>>
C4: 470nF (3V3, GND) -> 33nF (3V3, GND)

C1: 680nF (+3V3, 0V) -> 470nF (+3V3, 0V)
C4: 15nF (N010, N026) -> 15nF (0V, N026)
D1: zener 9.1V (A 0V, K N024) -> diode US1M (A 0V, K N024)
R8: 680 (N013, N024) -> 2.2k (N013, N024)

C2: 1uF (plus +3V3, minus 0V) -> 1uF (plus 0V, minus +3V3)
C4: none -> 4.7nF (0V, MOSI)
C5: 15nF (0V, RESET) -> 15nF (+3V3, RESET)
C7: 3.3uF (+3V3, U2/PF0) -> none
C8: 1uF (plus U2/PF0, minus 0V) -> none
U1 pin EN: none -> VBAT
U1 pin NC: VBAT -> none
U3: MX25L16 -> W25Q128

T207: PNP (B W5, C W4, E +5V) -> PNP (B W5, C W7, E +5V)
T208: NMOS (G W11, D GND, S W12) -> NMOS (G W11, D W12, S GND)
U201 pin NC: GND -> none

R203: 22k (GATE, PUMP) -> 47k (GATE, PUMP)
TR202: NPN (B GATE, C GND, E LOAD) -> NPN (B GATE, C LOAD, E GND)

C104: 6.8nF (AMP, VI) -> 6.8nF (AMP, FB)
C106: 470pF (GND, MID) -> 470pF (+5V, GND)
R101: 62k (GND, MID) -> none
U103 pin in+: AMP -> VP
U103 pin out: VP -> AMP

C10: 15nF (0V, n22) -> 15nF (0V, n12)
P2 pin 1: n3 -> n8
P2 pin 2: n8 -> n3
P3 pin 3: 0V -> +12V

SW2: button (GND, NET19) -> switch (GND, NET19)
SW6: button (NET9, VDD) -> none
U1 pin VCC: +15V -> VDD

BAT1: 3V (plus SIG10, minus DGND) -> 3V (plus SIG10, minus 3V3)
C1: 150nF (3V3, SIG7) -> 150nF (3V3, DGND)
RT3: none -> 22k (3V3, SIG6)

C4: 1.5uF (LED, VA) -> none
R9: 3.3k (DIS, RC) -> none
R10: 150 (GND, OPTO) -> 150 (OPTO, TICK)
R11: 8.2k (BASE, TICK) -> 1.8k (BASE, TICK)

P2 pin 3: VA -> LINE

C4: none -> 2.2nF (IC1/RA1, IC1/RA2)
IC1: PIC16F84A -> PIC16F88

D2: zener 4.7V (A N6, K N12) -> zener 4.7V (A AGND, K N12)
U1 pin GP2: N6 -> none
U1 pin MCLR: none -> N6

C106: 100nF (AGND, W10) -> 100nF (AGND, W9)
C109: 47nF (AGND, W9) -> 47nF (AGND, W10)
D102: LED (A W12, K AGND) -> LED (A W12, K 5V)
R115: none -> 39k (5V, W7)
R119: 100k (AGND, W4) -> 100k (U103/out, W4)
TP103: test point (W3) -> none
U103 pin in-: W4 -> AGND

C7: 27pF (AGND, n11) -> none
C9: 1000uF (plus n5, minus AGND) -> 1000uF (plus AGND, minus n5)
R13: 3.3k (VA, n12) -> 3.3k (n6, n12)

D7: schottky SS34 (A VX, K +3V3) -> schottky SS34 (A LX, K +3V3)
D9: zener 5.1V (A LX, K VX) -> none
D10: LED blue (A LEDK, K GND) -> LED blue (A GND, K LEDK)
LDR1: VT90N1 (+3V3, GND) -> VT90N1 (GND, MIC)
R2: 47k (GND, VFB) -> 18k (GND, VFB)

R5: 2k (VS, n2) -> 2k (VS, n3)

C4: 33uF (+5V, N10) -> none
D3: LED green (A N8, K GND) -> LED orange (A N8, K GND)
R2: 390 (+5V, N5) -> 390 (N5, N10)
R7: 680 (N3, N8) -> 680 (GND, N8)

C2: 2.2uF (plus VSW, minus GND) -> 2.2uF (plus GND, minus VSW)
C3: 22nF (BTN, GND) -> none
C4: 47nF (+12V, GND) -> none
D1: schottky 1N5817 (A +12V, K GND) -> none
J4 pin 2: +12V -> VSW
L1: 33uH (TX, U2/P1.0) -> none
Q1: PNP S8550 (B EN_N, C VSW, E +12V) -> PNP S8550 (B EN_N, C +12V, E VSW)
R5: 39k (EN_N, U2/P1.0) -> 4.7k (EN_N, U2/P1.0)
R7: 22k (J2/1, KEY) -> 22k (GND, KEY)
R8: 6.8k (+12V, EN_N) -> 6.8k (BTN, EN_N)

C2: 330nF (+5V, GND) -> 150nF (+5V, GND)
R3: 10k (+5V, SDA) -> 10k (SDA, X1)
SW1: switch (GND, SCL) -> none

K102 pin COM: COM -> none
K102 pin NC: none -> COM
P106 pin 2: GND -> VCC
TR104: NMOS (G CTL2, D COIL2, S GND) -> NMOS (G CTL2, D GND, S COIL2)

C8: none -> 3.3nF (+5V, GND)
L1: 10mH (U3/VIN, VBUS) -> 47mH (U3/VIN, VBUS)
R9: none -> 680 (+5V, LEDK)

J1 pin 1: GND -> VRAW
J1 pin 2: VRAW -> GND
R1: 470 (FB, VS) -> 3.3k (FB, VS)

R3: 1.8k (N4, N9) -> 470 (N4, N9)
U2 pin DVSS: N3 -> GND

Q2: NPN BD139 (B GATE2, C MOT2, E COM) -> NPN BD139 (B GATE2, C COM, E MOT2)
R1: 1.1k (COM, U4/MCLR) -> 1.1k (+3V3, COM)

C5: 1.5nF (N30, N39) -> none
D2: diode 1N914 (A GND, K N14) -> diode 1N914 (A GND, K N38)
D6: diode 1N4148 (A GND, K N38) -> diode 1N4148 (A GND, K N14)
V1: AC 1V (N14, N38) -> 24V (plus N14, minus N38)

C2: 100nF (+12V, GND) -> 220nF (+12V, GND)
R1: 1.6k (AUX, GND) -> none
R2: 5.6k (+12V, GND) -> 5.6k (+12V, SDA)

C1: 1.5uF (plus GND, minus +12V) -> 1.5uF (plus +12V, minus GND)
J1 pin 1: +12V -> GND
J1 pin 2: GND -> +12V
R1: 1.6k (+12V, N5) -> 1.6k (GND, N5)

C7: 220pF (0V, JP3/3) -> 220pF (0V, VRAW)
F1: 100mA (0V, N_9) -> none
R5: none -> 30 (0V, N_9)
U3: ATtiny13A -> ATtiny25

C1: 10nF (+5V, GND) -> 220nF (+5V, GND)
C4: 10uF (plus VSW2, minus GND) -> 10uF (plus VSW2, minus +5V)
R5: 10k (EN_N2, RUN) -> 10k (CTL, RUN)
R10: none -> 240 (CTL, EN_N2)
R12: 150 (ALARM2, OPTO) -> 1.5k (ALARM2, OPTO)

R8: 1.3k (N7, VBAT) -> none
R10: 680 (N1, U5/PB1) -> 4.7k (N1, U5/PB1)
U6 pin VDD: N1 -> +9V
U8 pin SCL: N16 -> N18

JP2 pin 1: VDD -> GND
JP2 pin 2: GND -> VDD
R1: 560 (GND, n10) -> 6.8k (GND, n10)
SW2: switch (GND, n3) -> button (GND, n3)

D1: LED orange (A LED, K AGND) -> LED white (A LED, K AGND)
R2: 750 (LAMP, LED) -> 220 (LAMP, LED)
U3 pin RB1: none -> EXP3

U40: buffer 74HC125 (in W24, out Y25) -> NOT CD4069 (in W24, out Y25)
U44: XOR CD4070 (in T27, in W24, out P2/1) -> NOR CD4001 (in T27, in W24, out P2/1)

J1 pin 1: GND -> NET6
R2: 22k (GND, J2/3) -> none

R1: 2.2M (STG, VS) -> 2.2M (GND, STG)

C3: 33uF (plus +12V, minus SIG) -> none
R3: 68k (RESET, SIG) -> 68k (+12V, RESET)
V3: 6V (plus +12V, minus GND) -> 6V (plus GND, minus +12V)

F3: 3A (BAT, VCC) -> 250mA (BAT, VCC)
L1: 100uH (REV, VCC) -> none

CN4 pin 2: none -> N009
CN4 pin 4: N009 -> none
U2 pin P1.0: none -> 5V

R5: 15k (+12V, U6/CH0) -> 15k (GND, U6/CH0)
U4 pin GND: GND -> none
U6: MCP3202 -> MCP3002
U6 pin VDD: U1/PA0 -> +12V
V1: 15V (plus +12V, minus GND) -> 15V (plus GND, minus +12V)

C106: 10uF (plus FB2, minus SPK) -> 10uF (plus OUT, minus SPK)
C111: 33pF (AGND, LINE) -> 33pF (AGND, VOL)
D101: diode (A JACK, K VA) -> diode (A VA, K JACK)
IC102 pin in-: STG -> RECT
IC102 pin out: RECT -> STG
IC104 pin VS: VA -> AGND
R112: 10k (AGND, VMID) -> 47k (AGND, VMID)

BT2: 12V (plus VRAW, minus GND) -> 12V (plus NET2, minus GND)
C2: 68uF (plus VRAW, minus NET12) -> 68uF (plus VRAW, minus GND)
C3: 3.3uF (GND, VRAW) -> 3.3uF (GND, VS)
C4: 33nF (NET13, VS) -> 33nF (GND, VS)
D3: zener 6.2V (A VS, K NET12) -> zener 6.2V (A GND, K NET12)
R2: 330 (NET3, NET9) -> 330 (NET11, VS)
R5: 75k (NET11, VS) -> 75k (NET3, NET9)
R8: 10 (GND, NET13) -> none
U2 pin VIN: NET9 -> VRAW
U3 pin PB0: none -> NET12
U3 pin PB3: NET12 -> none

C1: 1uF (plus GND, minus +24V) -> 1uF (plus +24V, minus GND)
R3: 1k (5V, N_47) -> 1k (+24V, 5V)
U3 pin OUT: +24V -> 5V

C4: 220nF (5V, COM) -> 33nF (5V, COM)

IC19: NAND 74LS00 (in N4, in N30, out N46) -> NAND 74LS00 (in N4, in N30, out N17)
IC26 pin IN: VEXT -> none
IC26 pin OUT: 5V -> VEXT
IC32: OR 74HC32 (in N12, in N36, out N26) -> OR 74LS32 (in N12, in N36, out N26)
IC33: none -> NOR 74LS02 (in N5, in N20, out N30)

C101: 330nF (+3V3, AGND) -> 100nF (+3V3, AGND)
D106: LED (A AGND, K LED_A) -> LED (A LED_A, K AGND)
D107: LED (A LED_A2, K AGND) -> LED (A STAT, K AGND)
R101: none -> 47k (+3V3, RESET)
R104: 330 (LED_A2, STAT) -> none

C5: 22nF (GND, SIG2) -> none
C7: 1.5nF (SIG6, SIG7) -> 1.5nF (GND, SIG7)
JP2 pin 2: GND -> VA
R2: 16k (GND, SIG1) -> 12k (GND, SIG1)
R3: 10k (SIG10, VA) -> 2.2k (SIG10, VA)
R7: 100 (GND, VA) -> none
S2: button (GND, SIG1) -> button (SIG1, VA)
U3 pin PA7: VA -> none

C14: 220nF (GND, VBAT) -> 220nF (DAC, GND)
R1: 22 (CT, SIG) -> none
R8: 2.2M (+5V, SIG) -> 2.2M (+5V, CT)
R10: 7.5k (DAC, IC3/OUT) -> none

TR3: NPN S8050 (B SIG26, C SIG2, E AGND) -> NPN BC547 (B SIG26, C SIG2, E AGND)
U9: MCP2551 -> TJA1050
<<
Could you restate word for word the lines above, from the one that contains "U1 pin VCC: +15V -> VDD" through the one that contains "P2 pin 3: VA -> LINE", and no others?

◆ Output of the exercise ◆
U1 pin VCC: +15V -> VDD

BAT1: 3V (plus SIG10, minus DGND) -> 3V (plus SIG10, minus 3V3)
C1: 150nF (3V3, SIG7) -> 150nF (3V3, DGND)
RT3: none -> 22k (3V3, SIG6)

C4: 1.5uF (LED, VA) -> none
R9: 3.3k (DIS, RC) -> none
R10: 150 (GND, OPTO) -> 150 (OPTO, TICK)
R11: 8.2k (BASE, TICK) -> 1.8k (BASE, TICK)

P2 pin 3: VA -> LINE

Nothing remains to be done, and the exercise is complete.